__EXERCISE DIRECTIONS__: Of all the entries below, retype only the lines from the one with "cobalt star <519,189>" through the one with "<354,328> to <501,492>", exactly as they appear.

MATERIAL PROVIDED section start

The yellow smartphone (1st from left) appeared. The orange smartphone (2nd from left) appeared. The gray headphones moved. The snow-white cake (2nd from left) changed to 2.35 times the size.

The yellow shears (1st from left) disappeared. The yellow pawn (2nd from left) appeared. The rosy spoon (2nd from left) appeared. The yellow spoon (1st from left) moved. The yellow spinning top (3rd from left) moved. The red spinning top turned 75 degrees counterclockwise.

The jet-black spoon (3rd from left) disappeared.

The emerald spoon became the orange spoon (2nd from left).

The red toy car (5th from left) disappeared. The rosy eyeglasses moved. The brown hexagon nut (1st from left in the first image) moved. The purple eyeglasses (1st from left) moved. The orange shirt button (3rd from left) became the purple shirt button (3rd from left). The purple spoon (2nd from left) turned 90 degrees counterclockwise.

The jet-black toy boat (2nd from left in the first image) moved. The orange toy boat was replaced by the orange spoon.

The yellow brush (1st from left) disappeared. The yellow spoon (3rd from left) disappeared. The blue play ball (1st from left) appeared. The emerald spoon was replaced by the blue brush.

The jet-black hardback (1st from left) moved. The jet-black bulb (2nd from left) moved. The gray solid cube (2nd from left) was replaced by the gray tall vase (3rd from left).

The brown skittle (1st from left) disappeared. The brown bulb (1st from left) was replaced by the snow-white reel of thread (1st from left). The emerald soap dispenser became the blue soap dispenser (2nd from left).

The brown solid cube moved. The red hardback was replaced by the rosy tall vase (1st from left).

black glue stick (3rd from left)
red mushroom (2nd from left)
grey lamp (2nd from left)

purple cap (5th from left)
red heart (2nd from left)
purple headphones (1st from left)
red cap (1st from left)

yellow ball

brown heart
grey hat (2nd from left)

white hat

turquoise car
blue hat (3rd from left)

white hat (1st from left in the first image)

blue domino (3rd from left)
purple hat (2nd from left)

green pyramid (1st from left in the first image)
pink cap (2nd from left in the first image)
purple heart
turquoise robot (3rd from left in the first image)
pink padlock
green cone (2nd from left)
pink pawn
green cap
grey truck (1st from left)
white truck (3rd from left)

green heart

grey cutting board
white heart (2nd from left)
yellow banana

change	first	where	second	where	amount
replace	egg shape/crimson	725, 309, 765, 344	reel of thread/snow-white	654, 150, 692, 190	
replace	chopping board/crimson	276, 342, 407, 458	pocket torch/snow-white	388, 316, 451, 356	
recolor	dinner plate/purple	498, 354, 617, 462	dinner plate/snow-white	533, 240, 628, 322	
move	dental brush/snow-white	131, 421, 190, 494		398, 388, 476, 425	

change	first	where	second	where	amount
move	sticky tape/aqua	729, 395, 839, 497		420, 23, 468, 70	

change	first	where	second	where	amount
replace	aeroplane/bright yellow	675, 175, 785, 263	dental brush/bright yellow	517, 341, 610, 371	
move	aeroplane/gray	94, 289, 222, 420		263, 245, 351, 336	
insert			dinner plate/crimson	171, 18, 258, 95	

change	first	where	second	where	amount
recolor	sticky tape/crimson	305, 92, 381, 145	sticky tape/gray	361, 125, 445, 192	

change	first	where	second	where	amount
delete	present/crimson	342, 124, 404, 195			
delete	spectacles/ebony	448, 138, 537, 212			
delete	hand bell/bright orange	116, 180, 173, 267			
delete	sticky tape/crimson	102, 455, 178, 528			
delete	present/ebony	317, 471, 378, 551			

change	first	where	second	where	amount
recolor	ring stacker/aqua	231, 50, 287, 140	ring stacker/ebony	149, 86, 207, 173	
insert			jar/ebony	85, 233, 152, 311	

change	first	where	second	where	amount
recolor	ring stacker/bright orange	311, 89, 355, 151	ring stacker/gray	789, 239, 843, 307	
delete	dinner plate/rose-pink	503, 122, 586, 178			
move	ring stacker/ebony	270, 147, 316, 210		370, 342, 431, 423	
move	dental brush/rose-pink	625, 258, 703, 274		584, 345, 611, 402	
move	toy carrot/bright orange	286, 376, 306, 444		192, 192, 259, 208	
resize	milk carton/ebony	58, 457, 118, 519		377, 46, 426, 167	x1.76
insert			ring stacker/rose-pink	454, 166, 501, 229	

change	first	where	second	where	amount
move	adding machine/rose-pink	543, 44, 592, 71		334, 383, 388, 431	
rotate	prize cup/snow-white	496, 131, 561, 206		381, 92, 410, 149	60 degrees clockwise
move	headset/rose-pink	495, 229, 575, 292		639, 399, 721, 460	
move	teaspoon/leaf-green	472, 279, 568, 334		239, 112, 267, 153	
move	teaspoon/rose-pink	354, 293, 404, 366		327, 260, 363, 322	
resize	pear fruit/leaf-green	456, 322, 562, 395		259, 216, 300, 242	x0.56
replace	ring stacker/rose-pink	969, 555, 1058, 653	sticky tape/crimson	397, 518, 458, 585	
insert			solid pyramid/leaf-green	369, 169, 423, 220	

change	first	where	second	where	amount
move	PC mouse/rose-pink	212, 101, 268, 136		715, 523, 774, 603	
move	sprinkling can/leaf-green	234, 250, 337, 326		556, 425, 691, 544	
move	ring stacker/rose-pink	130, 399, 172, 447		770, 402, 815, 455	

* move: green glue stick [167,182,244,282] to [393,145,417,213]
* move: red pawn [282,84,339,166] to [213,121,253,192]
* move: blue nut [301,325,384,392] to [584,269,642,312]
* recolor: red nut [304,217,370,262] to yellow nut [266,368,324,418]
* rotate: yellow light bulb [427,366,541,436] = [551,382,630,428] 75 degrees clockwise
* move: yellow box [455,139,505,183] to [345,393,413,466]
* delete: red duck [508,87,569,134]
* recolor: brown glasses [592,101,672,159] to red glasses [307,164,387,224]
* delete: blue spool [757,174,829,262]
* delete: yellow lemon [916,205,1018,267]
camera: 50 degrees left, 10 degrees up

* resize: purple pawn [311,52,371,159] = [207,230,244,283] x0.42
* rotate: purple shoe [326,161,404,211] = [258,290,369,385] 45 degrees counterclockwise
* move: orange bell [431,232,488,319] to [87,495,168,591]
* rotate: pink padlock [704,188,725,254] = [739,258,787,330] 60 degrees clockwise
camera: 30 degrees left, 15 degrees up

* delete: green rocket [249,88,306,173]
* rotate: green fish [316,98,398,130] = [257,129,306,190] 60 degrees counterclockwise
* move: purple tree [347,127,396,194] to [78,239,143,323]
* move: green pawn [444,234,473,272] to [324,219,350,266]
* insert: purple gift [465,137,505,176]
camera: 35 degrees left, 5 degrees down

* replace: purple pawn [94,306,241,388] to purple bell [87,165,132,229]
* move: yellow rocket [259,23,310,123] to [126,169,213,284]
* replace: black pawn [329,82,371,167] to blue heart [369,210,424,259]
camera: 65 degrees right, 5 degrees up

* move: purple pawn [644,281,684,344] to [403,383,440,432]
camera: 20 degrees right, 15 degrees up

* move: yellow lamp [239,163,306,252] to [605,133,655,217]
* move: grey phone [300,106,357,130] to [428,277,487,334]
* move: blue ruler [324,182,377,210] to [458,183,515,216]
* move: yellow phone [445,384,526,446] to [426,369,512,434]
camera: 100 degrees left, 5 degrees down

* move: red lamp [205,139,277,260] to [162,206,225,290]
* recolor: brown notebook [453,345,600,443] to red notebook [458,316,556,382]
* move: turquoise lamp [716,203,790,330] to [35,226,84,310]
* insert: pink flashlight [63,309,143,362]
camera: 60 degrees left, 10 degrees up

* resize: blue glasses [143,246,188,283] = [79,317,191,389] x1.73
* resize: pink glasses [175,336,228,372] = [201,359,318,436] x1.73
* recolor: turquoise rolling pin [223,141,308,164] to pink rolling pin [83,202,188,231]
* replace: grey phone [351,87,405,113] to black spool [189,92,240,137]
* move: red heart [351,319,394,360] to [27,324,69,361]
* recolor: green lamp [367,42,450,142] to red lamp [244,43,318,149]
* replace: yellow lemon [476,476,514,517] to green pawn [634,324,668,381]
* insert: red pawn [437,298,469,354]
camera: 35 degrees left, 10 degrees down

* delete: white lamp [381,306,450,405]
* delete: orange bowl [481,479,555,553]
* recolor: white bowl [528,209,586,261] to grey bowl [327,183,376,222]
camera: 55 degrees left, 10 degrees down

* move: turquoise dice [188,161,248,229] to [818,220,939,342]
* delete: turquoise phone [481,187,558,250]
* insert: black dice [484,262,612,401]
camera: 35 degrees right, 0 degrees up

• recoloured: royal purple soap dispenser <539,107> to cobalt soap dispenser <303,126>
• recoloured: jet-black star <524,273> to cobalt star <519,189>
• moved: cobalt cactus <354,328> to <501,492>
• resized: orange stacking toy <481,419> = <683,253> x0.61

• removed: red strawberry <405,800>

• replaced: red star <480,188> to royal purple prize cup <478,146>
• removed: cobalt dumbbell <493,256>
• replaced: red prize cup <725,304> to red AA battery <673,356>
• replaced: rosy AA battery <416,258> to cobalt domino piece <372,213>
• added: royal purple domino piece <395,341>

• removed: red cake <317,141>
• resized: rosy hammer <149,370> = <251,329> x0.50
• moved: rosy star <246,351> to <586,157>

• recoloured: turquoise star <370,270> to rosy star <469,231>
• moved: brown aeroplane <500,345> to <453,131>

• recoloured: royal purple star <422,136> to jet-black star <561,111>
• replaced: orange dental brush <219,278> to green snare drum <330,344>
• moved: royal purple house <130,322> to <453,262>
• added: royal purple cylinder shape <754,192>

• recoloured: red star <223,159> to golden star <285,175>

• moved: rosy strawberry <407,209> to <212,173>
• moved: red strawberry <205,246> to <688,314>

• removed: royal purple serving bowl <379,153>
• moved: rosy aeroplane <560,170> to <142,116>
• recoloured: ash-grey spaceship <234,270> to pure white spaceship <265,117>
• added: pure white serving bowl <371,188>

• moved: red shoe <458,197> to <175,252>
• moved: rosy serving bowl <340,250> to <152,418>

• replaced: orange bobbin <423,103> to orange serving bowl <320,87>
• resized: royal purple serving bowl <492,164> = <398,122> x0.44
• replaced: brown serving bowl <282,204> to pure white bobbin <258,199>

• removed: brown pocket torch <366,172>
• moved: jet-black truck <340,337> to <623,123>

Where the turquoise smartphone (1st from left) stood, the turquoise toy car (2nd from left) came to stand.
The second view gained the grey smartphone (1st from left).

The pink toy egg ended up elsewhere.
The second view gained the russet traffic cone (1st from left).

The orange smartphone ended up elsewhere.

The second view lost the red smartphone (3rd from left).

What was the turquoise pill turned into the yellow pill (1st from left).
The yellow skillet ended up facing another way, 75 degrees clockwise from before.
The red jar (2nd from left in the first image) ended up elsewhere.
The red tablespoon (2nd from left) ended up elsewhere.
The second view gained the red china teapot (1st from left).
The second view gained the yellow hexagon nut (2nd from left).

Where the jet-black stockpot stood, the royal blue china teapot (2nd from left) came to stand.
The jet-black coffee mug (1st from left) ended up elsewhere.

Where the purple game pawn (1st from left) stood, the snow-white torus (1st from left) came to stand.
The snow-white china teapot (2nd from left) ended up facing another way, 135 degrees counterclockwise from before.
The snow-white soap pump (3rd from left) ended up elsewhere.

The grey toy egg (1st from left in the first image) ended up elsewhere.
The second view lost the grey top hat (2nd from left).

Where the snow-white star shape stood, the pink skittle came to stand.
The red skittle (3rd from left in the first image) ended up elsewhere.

MATERIAL PROVIDED section end

__RESPONSE__:
• recoloured: jet-black star <524,273> to cobalt star <519,189>
• moved: cobalt cactus <354,328> to <501,492>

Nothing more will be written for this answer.